Records excerpted from a collection
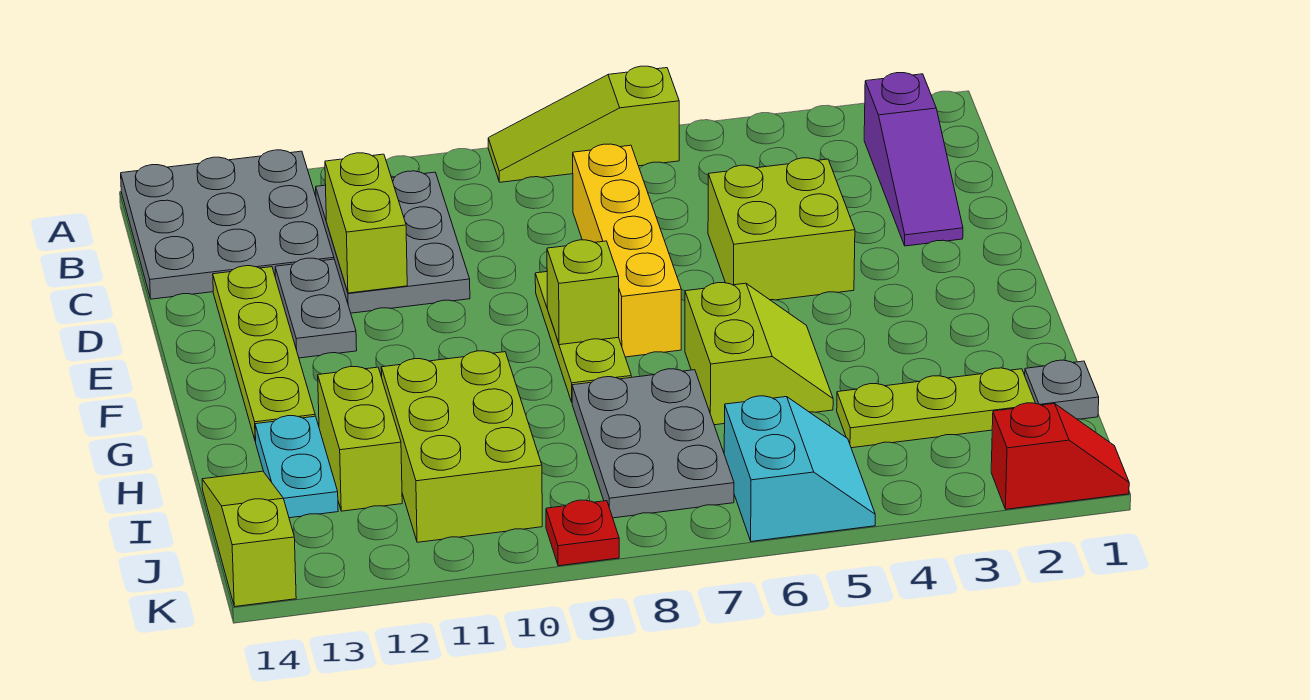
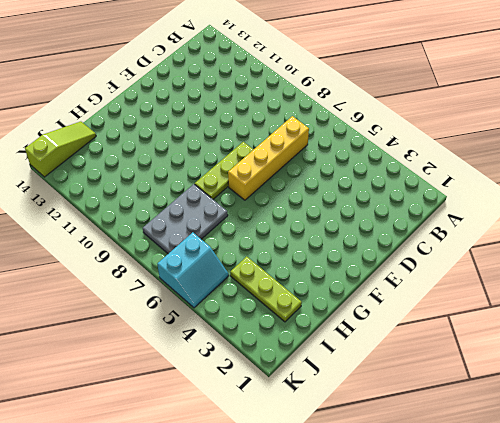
none -> lime 1x3 slope [488,66,679,182]
none -> grey 3x3 plate [121,150,334,299]
none -> purple 1x3 slope [864,73,963,246]

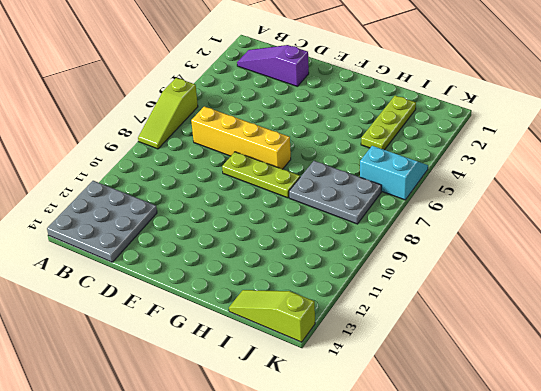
purple 1x3 slope [237,45,309,87] -> purple 1x3 slope turned to [864,73,963,246]
none -> grey 2x3 plate [316,171,470,313]
none -> lime 2x2 brick [708,158,855,300]
none -> grey 1x2 plate [275,258,357,358]

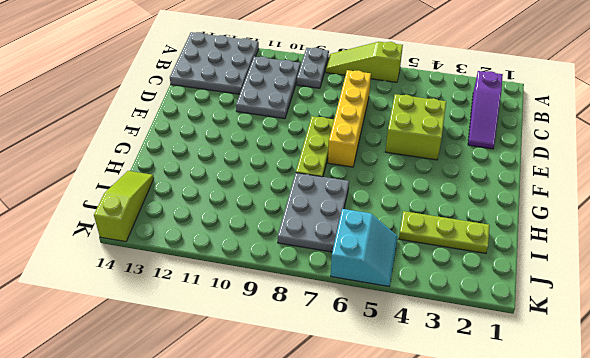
grey 1x2 plate [297,48,329,88] -> grey 1x2 plate moved to [275,258,357,358]
none -> lime 1x4 plate [213,266,315,441]
none -> lime 2x2 slope [685,283,833,425]
none -> lime 2x3 brick [381,351,542,542]

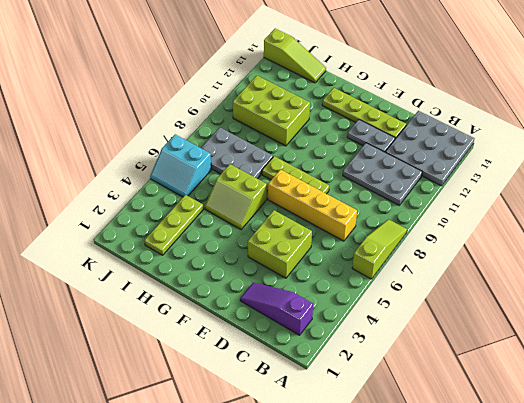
none -> lime 1x2 brick [318,367,402,511]
none -> cyan 1x2 plate [255,416,338,518]
none -> grey 1x1 plate [1025,360,1099,419]

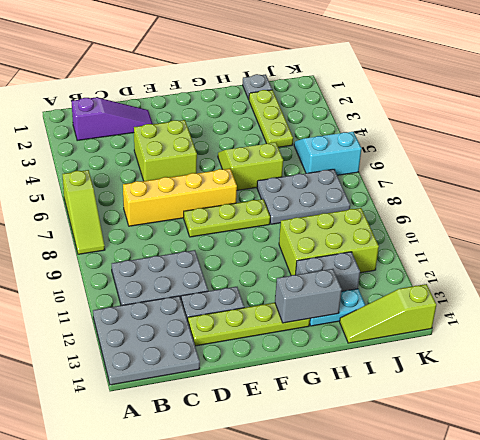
grey 1x2 brick [275,269,342,323] -> none
grey 1x2 brick [295,252,360,291] -> lime 1x2 brick [318,367,402,511]
none -> red 1x2 slope [991,403,1129,509]
none -> red 1x1 plate [546,500,619,566]
none -> lime 1x2 brick [325,153,407,293]

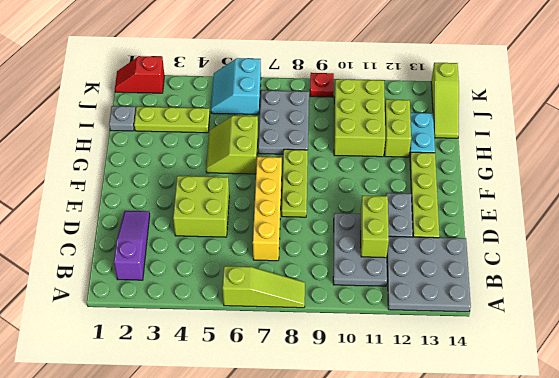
none -> lime 1x1 brick [547,240,619,345]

▸ **EXERCISE GOAL**
Please give the number of lines in the entries that contain the word "brick", and nothing besides it.

▸ **SOLVED PROBLEM**
7